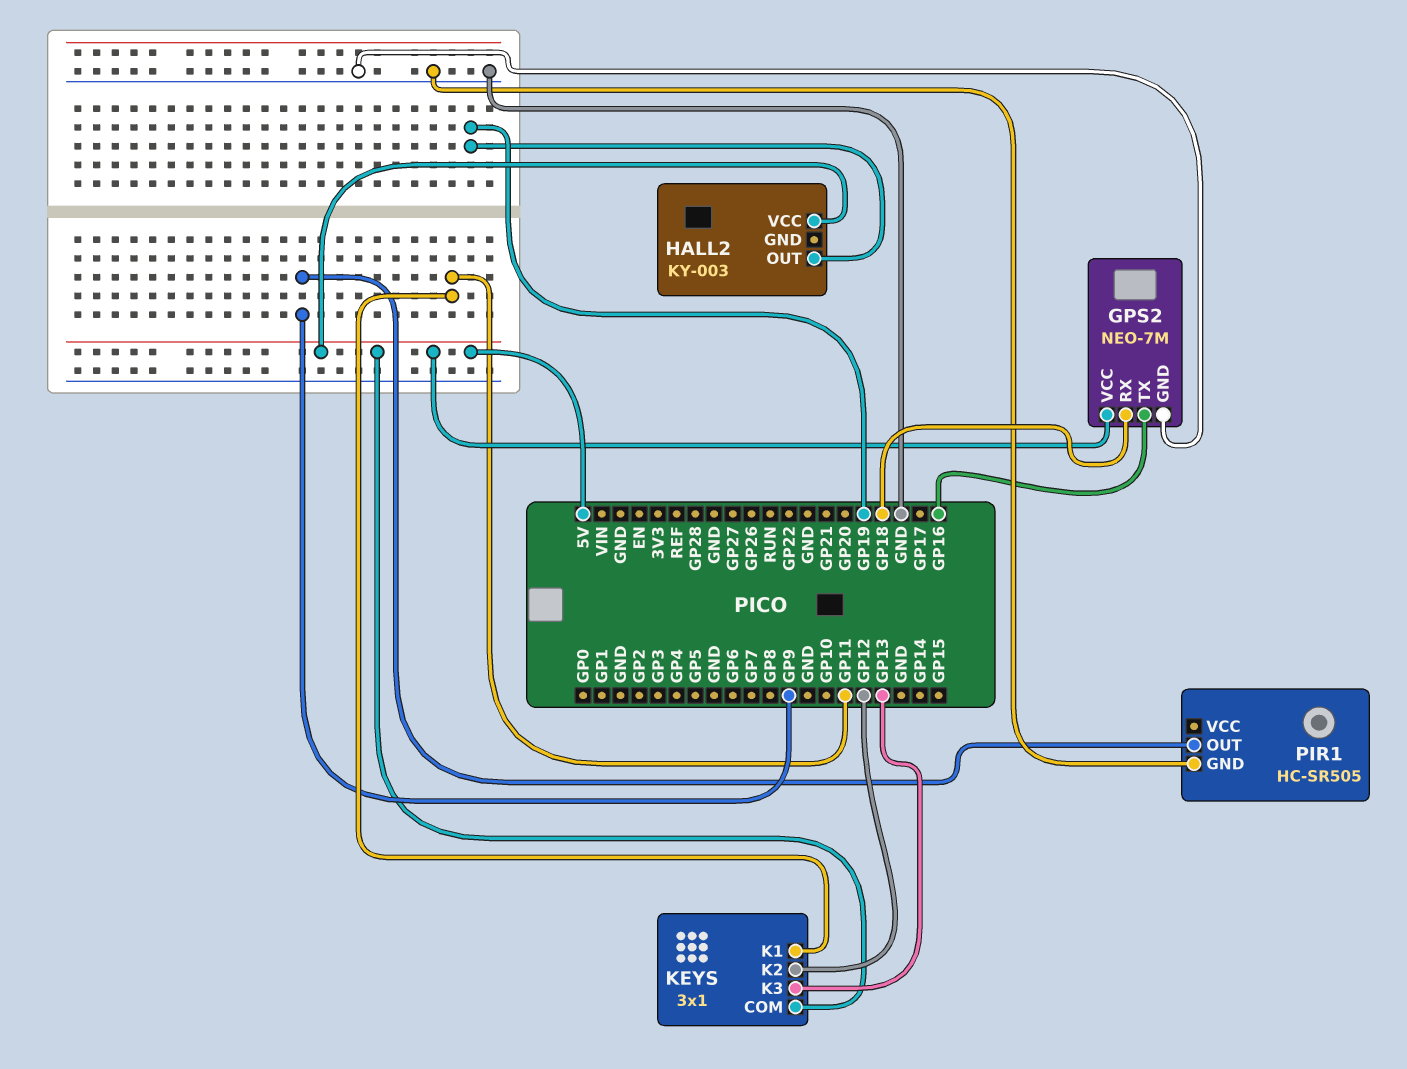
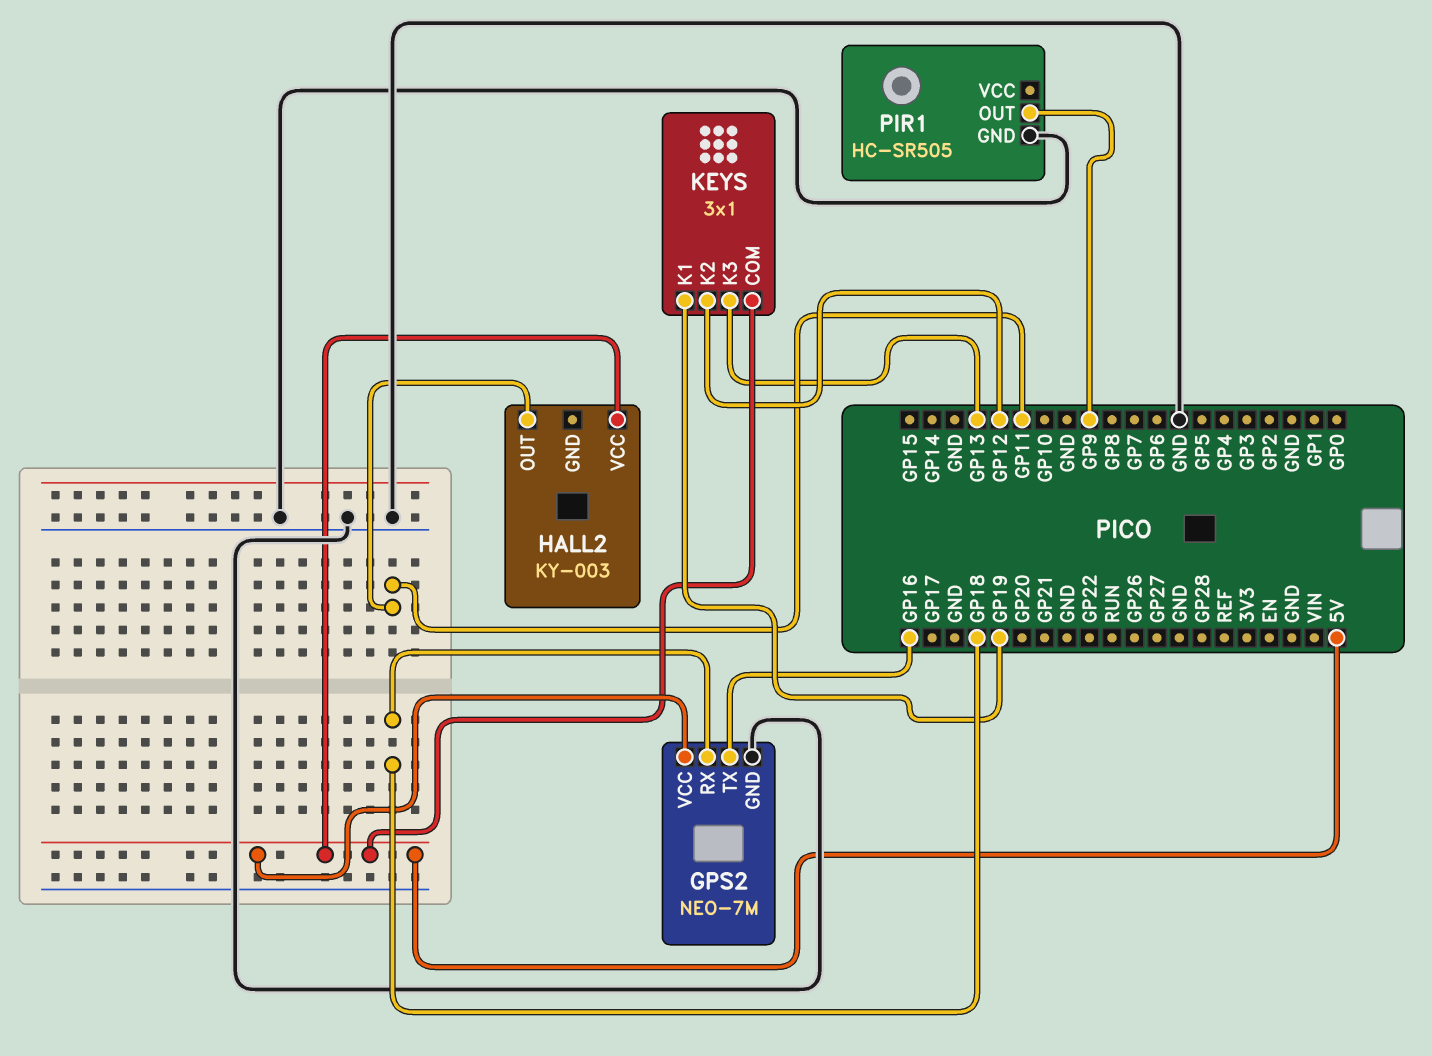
HALL2 pin OUT: GP19 -> GP11
KEYS pin K1: GP11 -> GP19

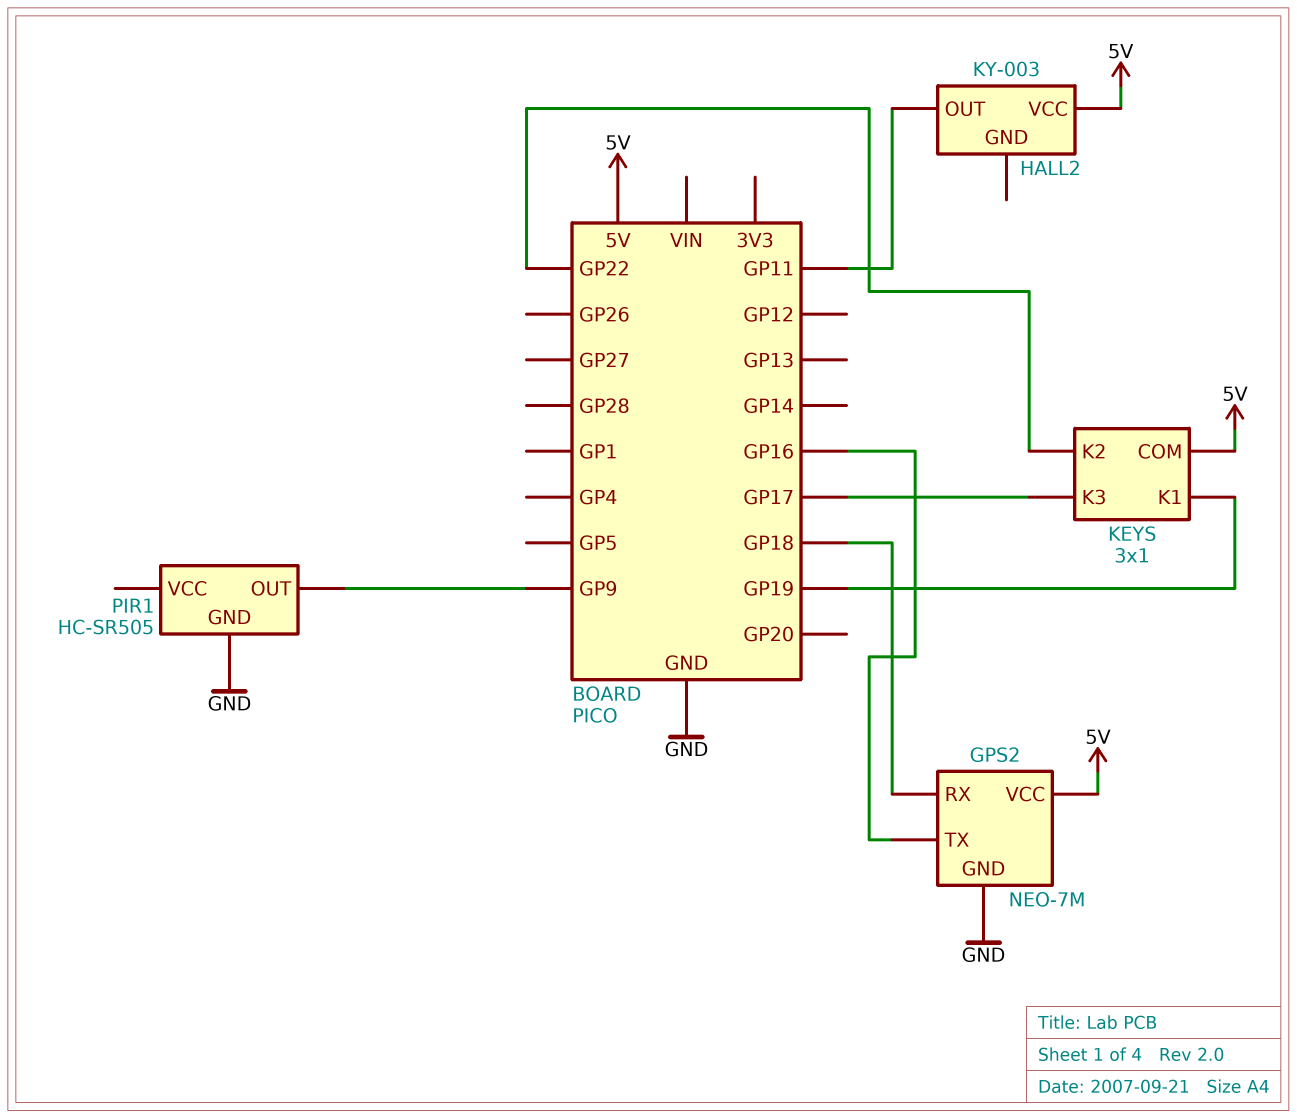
KEYS pin K2: GP12 -> GP22
KEYS pin K3: GP13 -> GP17

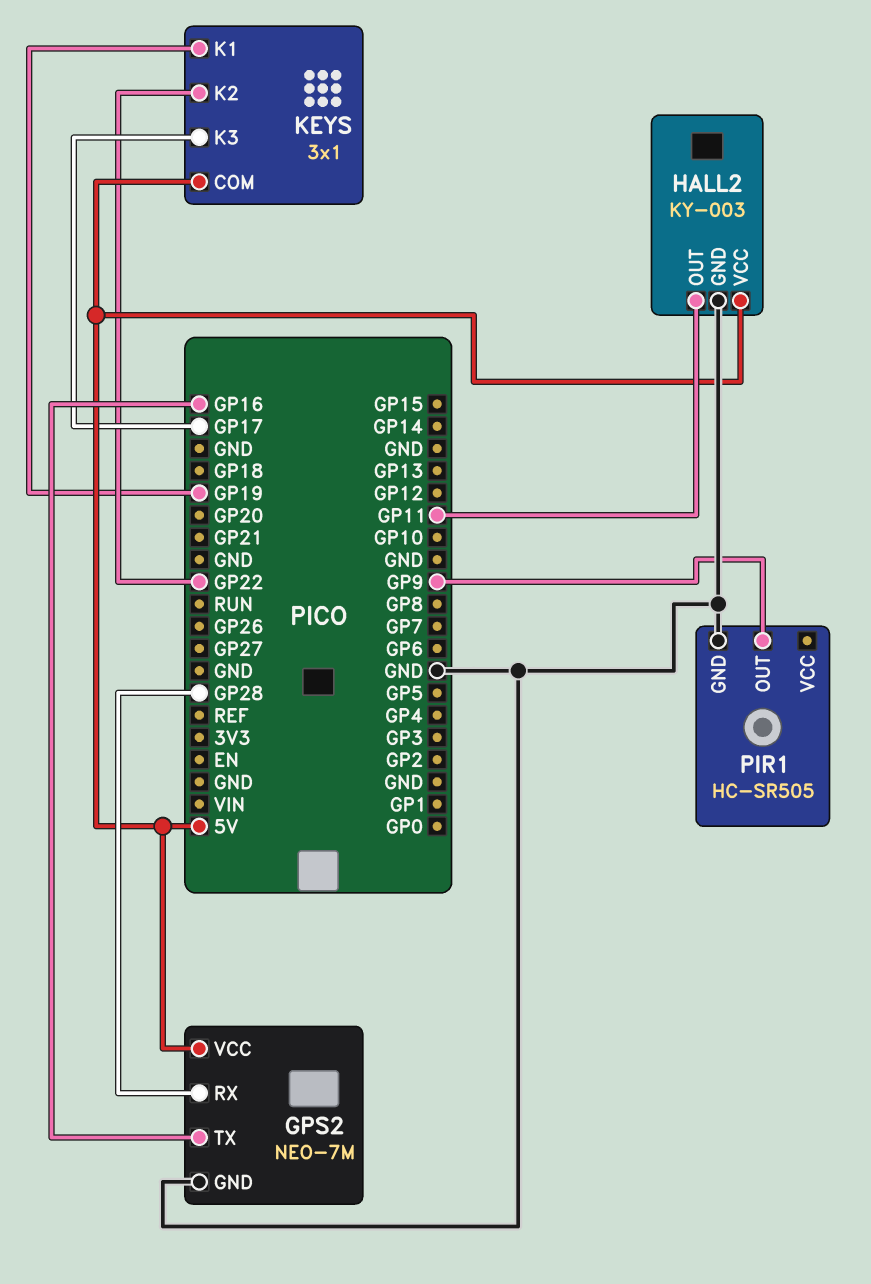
GPS2 pin RX: GP18 -> GP28
HALL2 pin GND: none -> GND

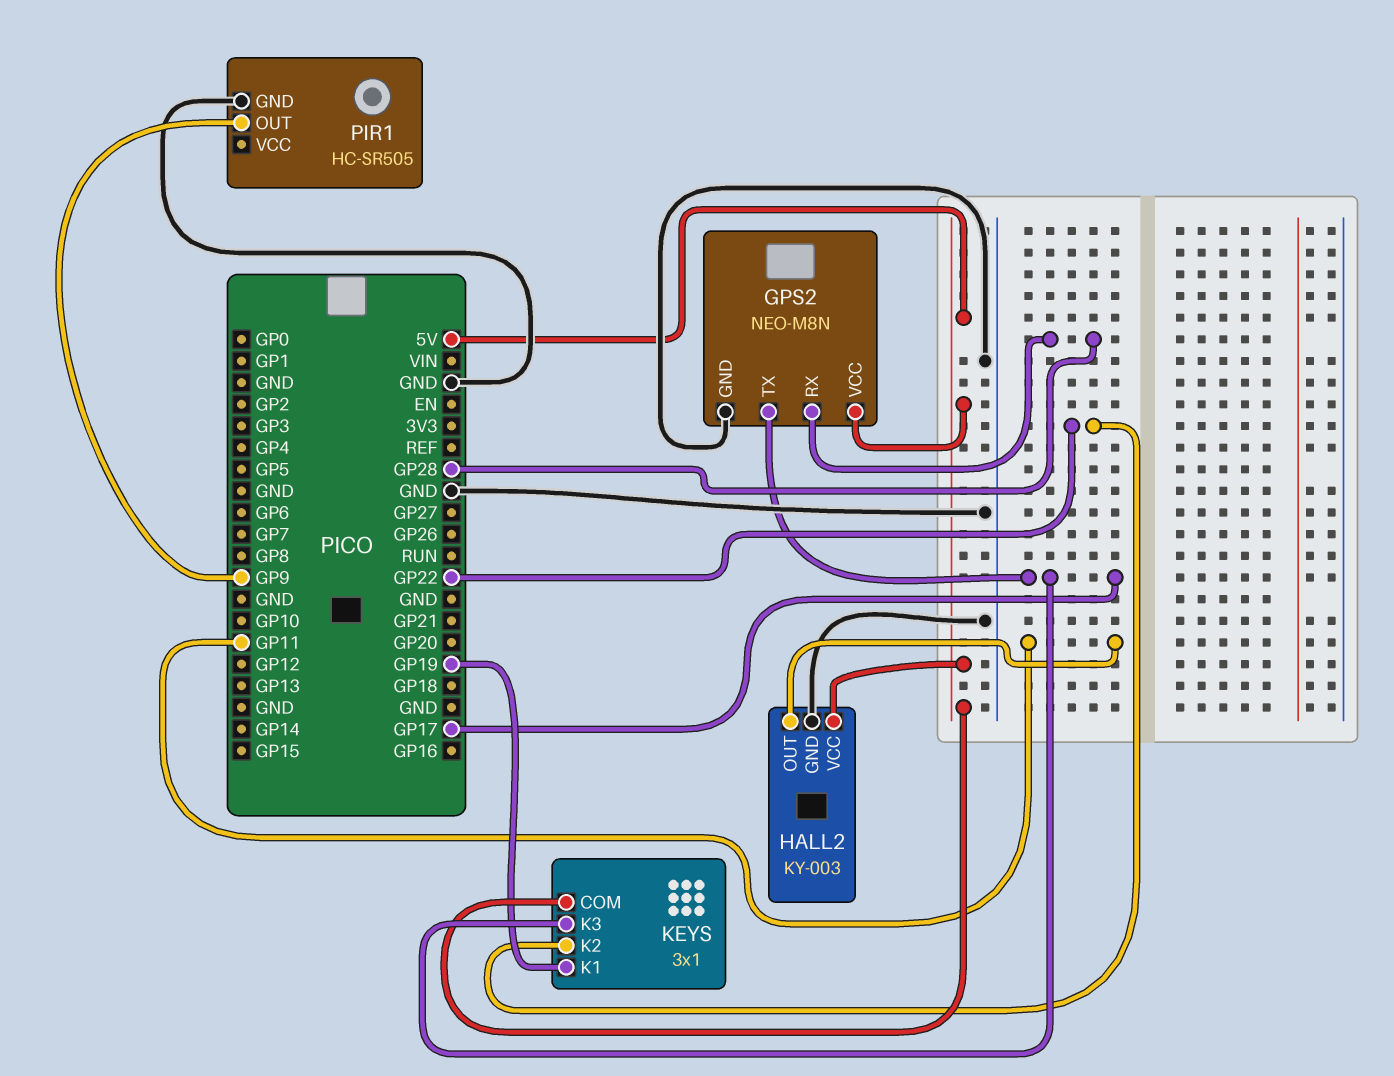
GPS2: NEO-7M -> NEO-M8N
GPS2 pin TX: GP16 -> GP17

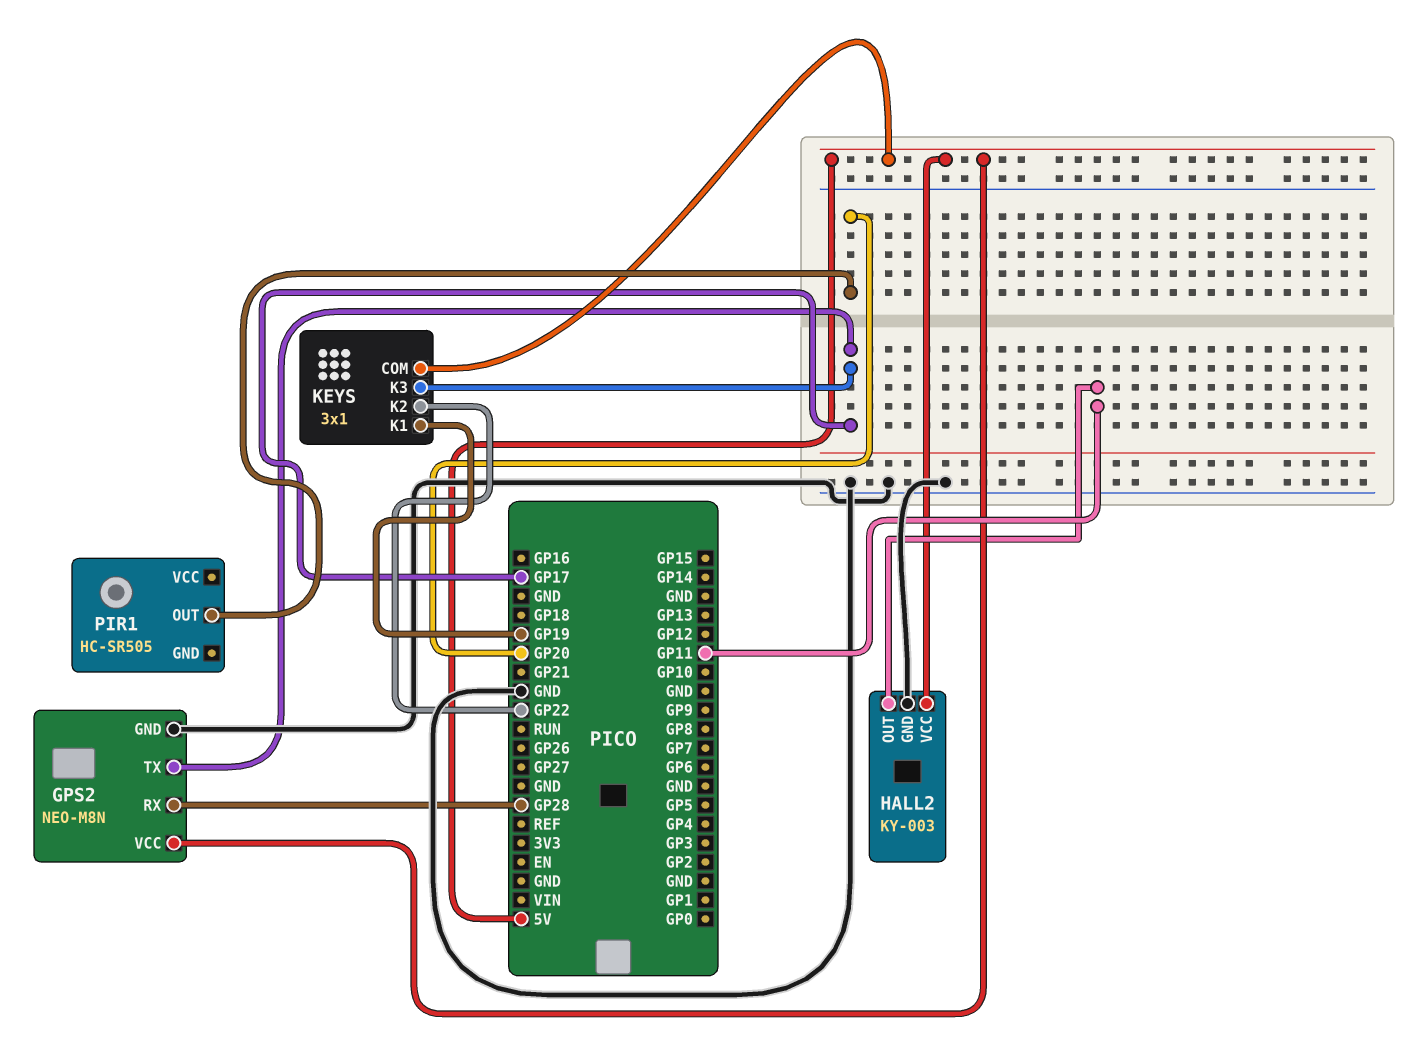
PIR1 pin GND: GND -> none
PIR1 pin OUT: GP9 -> GP20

WHAT IS NEEDED:
Go over the data above and copy every line that has the word "KEYS" in it.

ANSWER TO THIS TASK:
KEYS pin K1: GP11 -> GP19
KEYS pin K2: GP12 -> GP22
KEYS pin K3: GP13 -> GP17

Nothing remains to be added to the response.